--- Your instructions ---
Copy out every line of the records below word for word, leaving out the pictures.
## begin
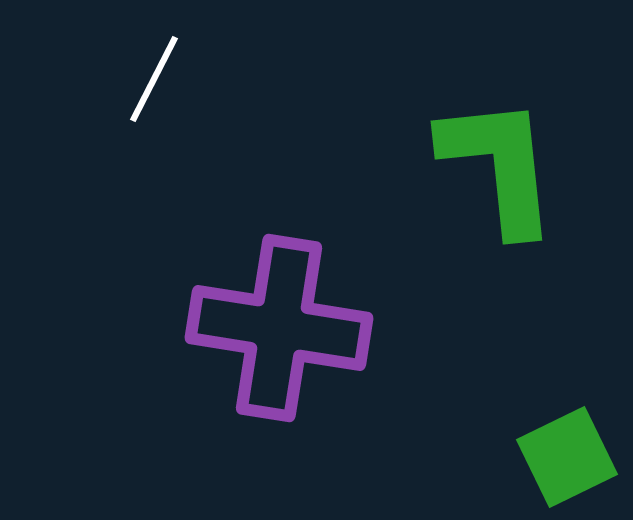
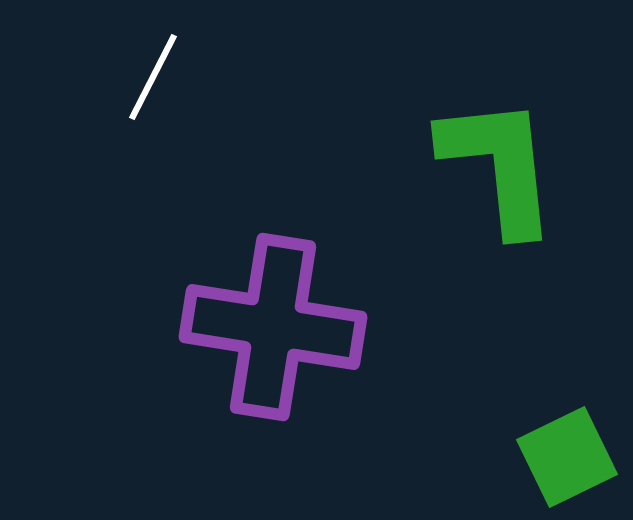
white line: moved 1 px left, 2 px up
purple cross: moved 6 px left, 1 px up
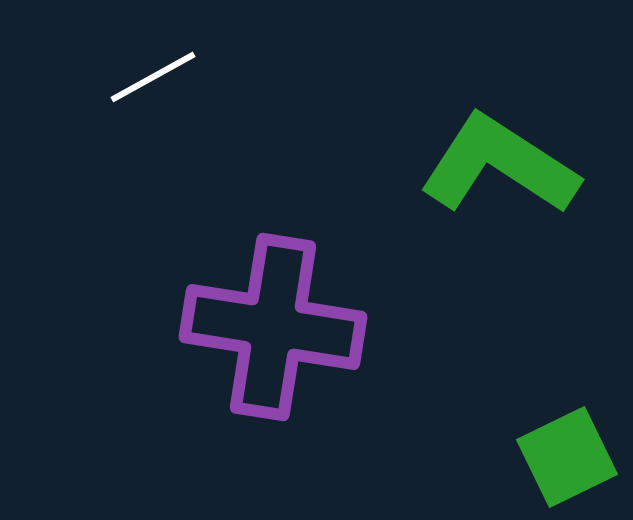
white line: rotated 34 degrees clockwise
green L-shape: rotated 51 degrees counterclockwise
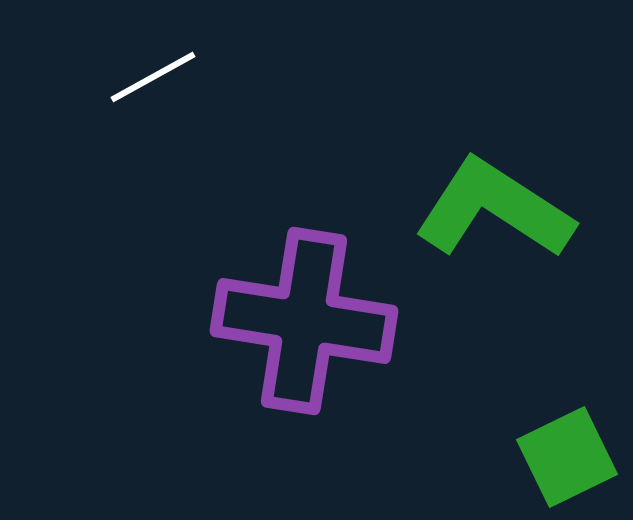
green L-shape: moved 5 px left, 44 px down
purple cross: moved 31 px right, 6 px up
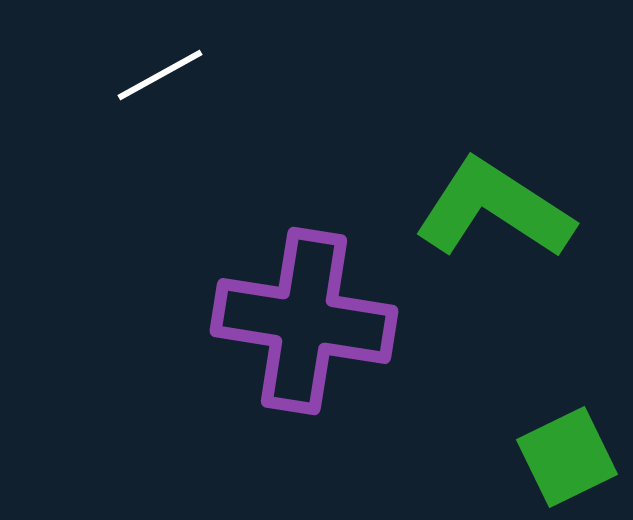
white line: moved 7 px right, 2 px up
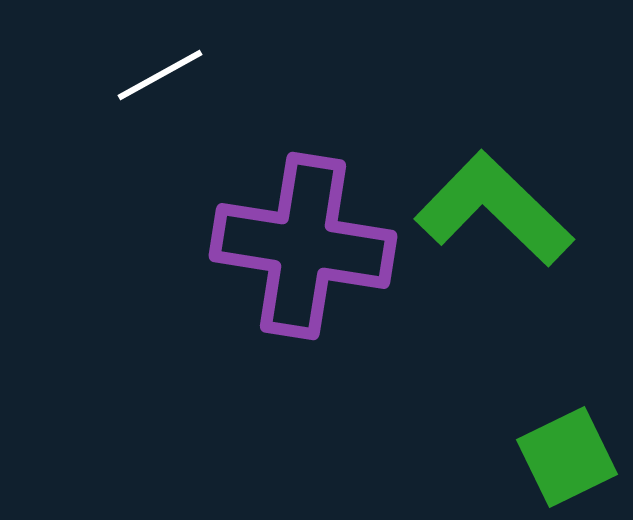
green L-shape: rotated 11 degrees clockwise
purple cross: moved 1 px left, 75 px up
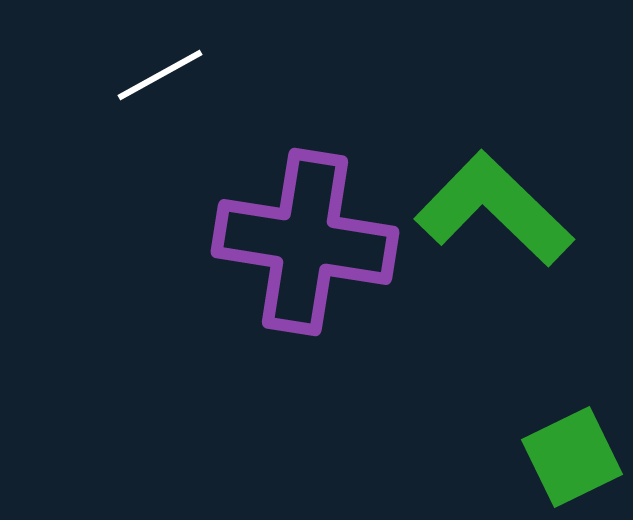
purple cross: moved 2 px right, 4 px up
green square: moved 5 px right
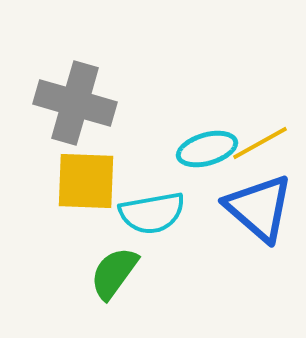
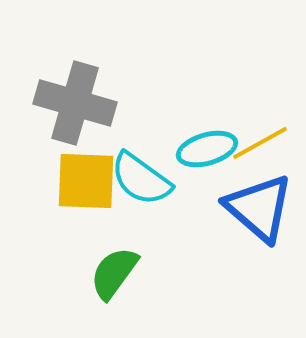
cyan semicircle: moved 11 px left, 34 px up; rotated 46 degrees clockwise
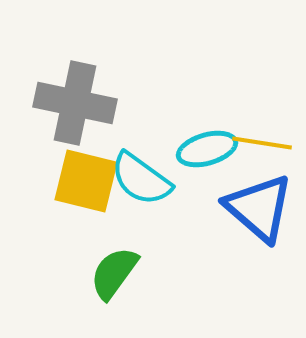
gray cross: rotated 4 degrees counterclockwise
yellow line: moved 2 px right; rotated 38 degrees clockwise
yellow square: rotated 12 degrees clockwise
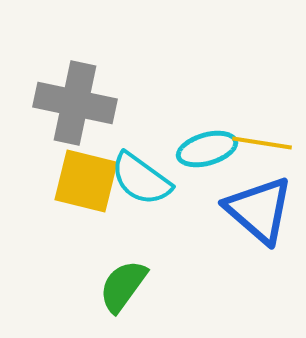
blue triangle: moved 2 px down
green semicircle: moved 9 px right, 13 px down
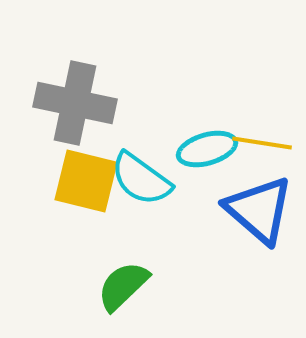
green semicircle: rotated 10 degrees clockwise
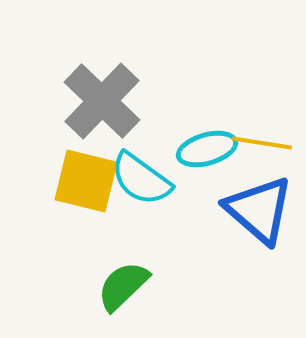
gray cross: moved 27 px right, 2 px up; rotated 32 degrees clockwise
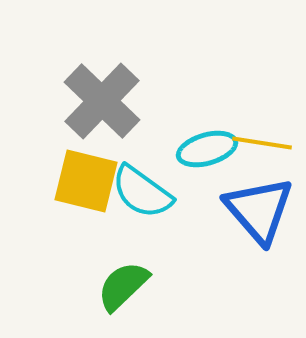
cyan semicircle: moved 1 px right, 13 px down
blue triangle: rotated 8 degrees clockwise
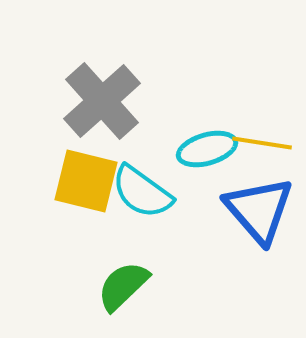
gray cross: rotated 4 degrees clockwise
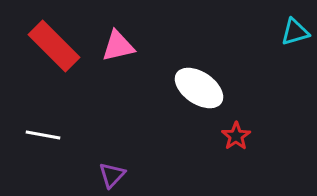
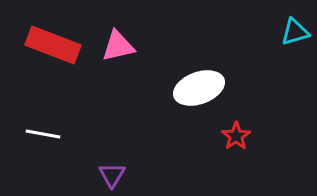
red rectangle: moved 1 px left, 1 px up; rotated 24 degrees counterclockwise
white ellipse: rotated 54 degrees counterclockwise
white line: moved 1 px up
purple triangle: rotated 12 degrees counterclockwise
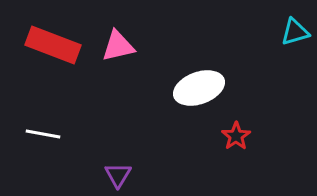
purple triangle: moved 6 px right
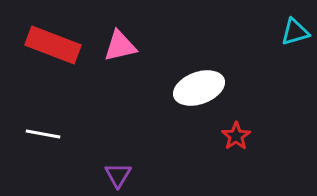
pink triangle: moved 2 px right
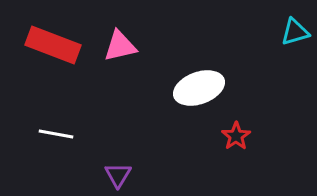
white line: moved 13 px right
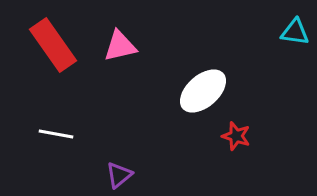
cyan triangle: rotated 24 degrees clockwise
red rectangle: rotated 34 degrees clockwise
white ellipse: moved 4 px right, 3 px down; rotated 21 degrees counterclockwise
red star: rotated 20 degrees counterclockwise
purple triangle: moved 1 px right; rotated 20 degrees clockwise
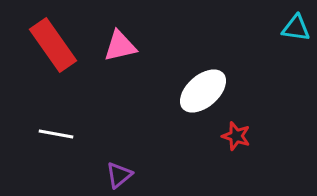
cyan triangle: moved 1 px right, 4 px up
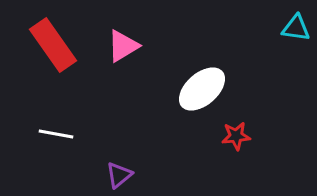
pink triangle: moved 3 px right; rotated 18 degrees counterclockwise
white ellipse: moved 1 px left, 2 px up
red star: rotated 24 degrees counterclockwise
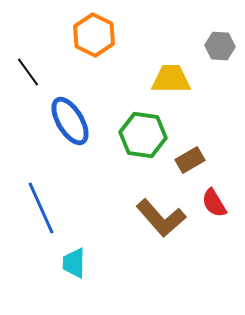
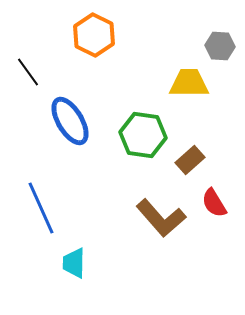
yellow trapezoid: moved 18 px right, 4 px down
brown rectangle: rotated 12 degrees counterclockwise
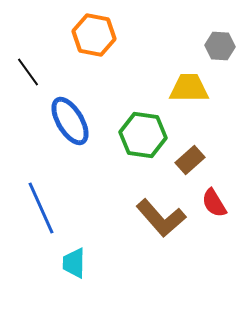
orange hexagon: rotated 15 degrees counterclockwise
yellow trapezoid: moved 5 px down
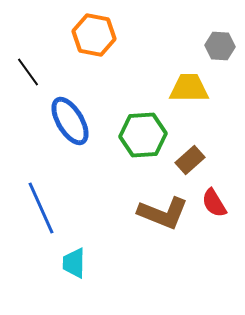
green hexagon: rotated 12 degrees counterclockwise
brown L-shape: moved 2 px right, 5 px up; rotated 27 degrees counterclockwise
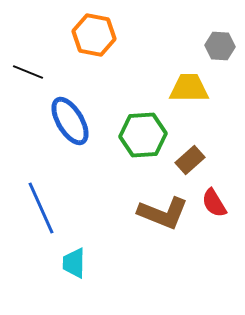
black line: rotated 32 degrees counterclockwise
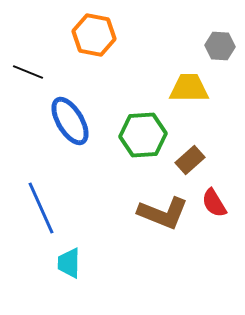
cyan trapezoid: moved 5 px left
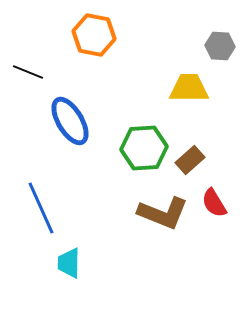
green hexagon: moved 1 px right, 13 px down
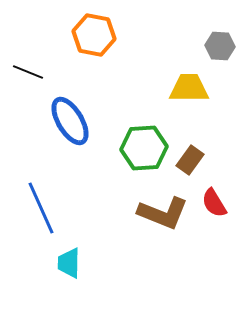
brown rectangle: rotated 12 degrees counterclockwise
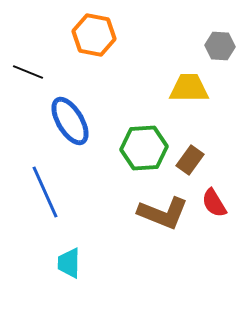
blue line: moved 4 px right, 16 px up
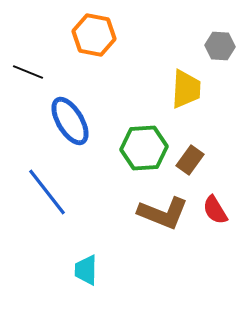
yellow trapezoid: moved 3 px left, 1 px down; rotated 93 degrees clockwise
blue line: moved 2 px right; rotated 14 degrees counterclockwise
red semicircle: moved 1 px right, 7 px down
cyan trapezoid: moved 17 px right, 7 px down
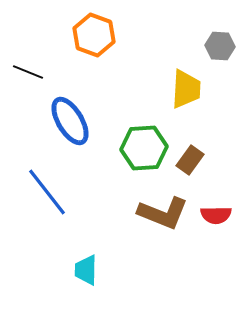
orange hexagon: rotated 9 degrees clockwise
red semicircle: moved 1 px right, 5 px down; rotated 60 degrees counterclockwise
## end
--- Result ---
white line: moved 1 px left, 2 px up
purple cross: moved 6 px left, 1 px up
white line: rotated 34 degrees clockwise
green L-shape: rotated 51 degrees counterclockwise
green L-shape: moved 5 px left, 44 px down
purple cross: moved 31 px right, 6 px up
white line: moved 7 px right, 2 px up
green L-shape: rotated 11 degrees clockwise
purple cross: moved 1 px left, 75 px up
purple cross: moved 2 px right, 4 px up
green square: moved 5 px right
cyan semicircle: moved 11 px left, 34 px up; rotated 46 degrees clockwise
gray cross: rotated 4 degrees counterclockwise
yellow line: moved 2 px right; rotated 38 degrees clockwise
yellow square: rotated 12 degrees clockwise
blue triangle: moved 2 px down
green semicircle: moved 9 px right, 13 px down
green semicircle: rotated 10 degrees clockwise
gray cross: moved 27 px right, 2 px up; rotated 32 degrees clockwise
cyan semicircle: moved 1 px right, 13 px down
blue triangle: rotated 8 degrees clockwise
gray cross: rotated 4 degrees clockwise
red rectangle: moved 1 px left, 1 px up; rotated 24 degrees counterclockwise
white ellipse: rotated 54 degrees counterclockwise
white line: moved 1 px up
purple triangle: rotated 12 degrees counterclockwise
purple triangle: moved 6 px right
pink triangle: moved 2 px right
white line: moved 13 px right
cyan triangle: rotated 24 degrees clockwise
red rectangle: rotated 34 degrees clockwise
white ellipse: moved 4 px right, 3 px down; rotated 21 degrees counterclockwise
red star: rotated 20 degrees counterclockwise
purple triangle: moved 1 px right; rotated 20 degrees clockwise
cyan triangle: moved 1 px right, 4 px up
pink triangle: moved 3 px right; rotated 18 degrees counterclockwise
white ellipse: moved 1 px left, 2 px up
red star: rotated 24 degrees counterclockwise
yellow trapezoid: moved 18 px right, 4 px down
brown rectangle: rotated 12 degrees counterclockwise
orange hexagon: rotated 15 degrees counterclockwise
yellow trapezoid: moved 5 px down
green hexagon: rotated 12 degrees counterclockwise
brown L-shape: moved 2 px right, 5 px up; rotated 27 degrees counterclockwise
black line: rotated 32 degrees counterclockwise
cyan trapezoid: moved 5 px left
green hexagon: moved 1 px right, 13 px down
brown rectangle: rotated 12 degrees counterclockwise
blue line: moved 4 px right, 16 px up
yellow trapezoid: moved 3 px left, 1 px down; rotated 93 degrees clockwise
blue line: moved 2 px right; rotated 14 degrees counterclockwise
red semicircle: moved 1 px right, 7 px down
cyan trapezoid: moved 17 px right, 7 px down
orange hexagon: rotated 9 degrees clockwise
red semicircle: moved 1 px right, 5 px down; rotated 60 degrees counterclockwise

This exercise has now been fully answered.